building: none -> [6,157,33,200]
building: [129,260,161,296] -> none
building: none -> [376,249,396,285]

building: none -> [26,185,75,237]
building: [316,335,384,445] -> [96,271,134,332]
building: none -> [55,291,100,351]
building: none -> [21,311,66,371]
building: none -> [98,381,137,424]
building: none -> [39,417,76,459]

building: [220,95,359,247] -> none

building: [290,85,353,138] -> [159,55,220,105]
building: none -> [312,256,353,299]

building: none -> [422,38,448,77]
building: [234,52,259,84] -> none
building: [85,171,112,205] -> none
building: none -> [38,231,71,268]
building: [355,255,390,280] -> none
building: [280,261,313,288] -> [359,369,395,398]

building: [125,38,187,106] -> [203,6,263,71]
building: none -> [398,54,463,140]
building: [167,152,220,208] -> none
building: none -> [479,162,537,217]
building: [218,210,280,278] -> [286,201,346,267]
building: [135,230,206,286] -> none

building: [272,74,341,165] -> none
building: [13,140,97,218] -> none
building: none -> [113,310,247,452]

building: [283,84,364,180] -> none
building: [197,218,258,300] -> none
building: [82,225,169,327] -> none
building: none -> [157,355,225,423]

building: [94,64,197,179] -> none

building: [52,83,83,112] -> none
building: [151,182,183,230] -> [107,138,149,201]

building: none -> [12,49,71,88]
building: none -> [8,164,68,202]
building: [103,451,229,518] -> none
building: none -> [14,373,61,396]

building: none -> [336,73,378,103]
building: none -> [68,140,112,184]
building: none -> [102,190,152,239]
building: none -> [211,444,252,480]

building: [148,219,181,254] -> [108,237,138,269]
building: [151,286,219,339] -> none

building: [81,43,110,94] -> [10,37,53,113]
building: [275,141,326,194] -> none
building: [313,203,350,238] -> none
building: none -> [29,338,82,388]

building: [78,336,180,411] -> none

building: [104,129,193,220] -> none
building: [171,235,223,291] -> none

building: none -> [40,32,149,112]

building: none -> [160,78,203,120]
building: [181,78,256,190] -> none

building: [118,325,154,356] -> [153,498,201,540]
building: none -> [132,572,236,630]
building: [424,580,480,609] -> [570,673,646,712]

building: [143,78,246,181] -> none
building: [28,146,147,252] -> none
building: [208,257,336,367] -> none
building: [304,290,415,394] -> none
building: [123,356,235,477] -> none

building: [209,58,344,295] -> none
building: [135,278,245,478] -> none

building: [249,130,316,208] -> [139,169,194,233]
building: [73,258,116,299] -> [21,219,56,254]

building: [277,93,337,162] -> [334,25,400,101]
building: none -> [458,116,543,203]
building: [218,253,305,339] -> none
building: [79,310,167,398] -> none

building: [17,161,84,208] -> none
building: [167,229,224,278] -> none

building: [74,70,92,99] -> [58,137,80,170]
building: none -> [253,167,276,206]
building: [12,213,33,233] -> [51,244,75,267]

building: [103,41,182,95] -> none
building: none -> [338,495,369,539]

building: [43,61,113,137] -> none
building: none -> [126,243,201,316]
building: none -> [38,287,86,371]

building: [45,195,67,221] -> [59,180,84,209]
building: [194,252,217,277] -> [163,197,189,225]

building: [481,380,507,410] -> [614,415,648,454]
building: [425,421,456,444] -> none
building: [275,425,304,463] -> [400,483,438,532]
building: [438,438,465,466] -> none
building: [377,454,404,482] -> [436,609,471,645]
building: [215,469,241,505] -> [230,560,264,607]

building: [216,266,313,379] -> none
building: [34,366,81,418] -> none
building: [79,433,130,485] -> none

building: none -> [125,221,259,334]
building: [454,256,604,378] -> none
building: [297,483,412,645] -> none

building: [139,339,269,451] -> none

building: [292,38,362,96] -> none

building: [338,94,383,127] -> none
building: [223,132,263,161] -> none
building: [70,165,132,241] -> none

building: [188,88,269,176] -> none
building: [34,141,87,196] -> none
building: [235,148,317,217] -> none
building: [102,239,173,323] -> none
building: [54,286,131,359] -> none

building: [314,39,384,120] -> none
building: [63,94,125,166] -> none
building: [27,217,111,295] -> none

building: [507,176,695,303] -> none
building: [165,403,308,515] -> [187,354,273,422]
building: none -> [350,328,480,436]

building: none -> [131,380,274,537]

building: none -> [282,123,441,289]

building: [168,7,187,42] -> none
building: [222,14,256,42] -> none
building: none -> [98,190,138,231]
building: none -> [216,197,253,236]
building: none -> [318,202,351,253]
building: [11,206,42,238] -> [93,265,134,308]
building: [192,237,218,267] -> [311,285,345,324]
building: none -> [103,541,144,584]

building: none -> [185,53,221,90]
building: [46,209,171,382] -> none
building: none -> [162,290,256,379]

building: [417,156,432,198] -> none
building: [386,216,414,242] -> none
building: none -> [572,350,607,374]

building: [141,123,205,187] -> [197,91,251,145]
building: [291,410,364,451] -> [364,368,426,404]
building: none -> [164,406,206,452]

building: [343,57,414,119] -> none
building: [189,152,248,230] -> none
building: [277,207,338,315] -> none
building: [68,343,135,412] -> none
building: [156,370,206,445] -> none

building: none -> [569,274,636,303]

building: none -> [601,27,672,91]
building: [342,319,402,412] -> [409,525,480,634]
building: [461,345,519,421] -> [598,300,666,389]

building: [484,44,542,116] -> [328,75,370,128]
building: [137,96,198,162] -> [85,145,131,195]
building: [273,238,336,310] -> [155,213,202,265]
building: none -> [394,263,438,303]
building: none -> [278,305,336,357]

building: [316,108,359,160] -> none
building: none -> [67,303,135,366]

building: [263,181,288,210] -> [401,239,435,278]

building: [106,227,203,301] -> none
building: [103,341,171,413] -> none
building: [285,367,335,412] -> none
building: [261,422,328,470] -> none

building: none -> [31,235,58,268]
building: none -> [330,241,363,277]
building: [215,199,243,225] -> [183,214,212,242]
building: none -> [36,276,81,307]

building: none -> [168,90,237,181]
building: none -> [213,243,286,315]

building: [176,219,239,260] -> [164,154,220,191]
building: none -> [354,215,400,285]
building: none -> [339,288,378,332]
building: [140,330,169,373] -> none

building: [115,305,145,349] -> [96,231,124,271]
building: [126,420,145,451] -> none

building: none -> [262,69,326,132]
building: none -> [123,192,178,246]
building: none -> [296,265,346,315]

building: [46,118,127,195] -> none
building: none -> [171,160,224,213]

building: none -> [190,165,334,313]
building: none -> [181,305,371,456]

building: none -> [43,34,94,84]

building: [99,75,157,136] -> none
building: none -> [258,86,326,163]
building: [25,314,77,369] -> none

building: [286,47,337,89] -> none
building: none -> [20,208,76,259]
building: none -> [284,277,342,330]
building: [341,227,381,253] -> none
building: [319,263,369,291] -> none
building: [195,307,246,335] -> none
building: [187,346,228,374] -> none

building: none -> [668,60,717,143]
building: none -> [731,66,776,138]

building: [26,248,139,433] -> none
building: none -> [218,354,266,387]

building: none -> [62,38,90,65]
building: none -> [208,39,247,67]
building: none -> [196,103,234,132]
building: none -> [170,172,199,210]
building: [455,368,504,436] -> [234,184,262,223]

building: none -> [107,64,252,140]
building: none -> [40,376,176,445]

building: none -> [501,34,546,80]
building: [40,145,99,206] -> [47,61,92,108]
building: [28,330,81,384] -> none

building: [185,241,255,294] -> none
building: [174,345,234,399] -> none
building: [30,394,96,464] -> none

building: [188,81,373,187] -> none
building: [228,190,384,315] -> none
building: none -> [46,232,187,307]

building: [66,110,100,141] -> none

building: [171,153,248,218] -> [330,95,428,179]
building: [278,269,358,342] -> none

WORK ITEM: Your task is to set down only the lines that run from the opening of the listing to the line with "building: [28,146,147,252] -> none", both ends included, each unchanged.

THE COMPLETED TASK:
building: none -> [6,157,33,200]
building: [129,260,161,296] -> none
building: none -> [376,249,396,285]

building: none -> [26,185,75,237]
building: [316,335,384,445] -> [96,271,134,332]
building: none -> [55,291,100,351]
building: none -> [21,311,66,371]
building: none -> [98,381,137,424]
building: none -> [39,417,76,459]

building: [220,95,359,247] -> none

building: [290,85,353,138] -> [159,55,220,105]
building: none -> [312,256,353,299]

building: none -> [422,38,448,77]
building: [234,52,259,84] -> none
building: [85,171,112,205] -> none
building: none -> [38,231,71,268]
building: [355,255,390,280] -> none
building: [280,261,313,288] -> [359,369,395,398]

building: [125,38,187,106] -> [203,6,263,71]
building: none -> [398,54,463,140]
building: [167,152,220,208] -> none
building: none -> [479,162,537,217]
building: [218,210,280,278] -> [286,201,346,267]
building: [135,230,206,286] -> none

building: [272,74,341,165] -> none
building: [13,140,97,218] -> none
building: none -> [113,310,247,452]

building: [283,84,364,180] -> none
building: [197,218,258,300] -> none
building: [82,225,169,327] -> none
building: none -> [157,355,225,423]

building: [94,64,197,179] -> none

building: [52,83,83,112] -> none
building: [151,182,183,230] -> [107,138,149,201]

building: none -> [12,49,71,88]
building: none -> [8,164,68,202]
building: [103,451,229,518] -> none
building: none -> [14,373,61,396]

building: none -> [336,73,378,103]
building: none -> [68,140,112,184]
building: none -> [102,190,152,239]
building: none -> [211,444,252,480]

building: [148,219,181,254] -> [108,237,138,269]
building: [151,286,219,339] -> none

building: [81,43,110,94] -> [10,37,53,113]
building: [275,141,326,194] -> none
building: [313,203,350,238] -> none
building: none -> [29,338,82,388]

building: [78,336,180,411] -> none

building: [104,129,193,220] -> none
building: [171,235,223,291] -> none

building: none -> [40,32,149,112]

building: none -> [160,78,203,120]
building: [181,78,256,190] -> none

building: [118,325,154,356] -> [153,498,201,540]
building: none -> [132,572,236,630]
building: [424,580,480,609] -> [570,673,646,712]

building: [143,78,246,181] -> none
building: [28,146,147,252] -> none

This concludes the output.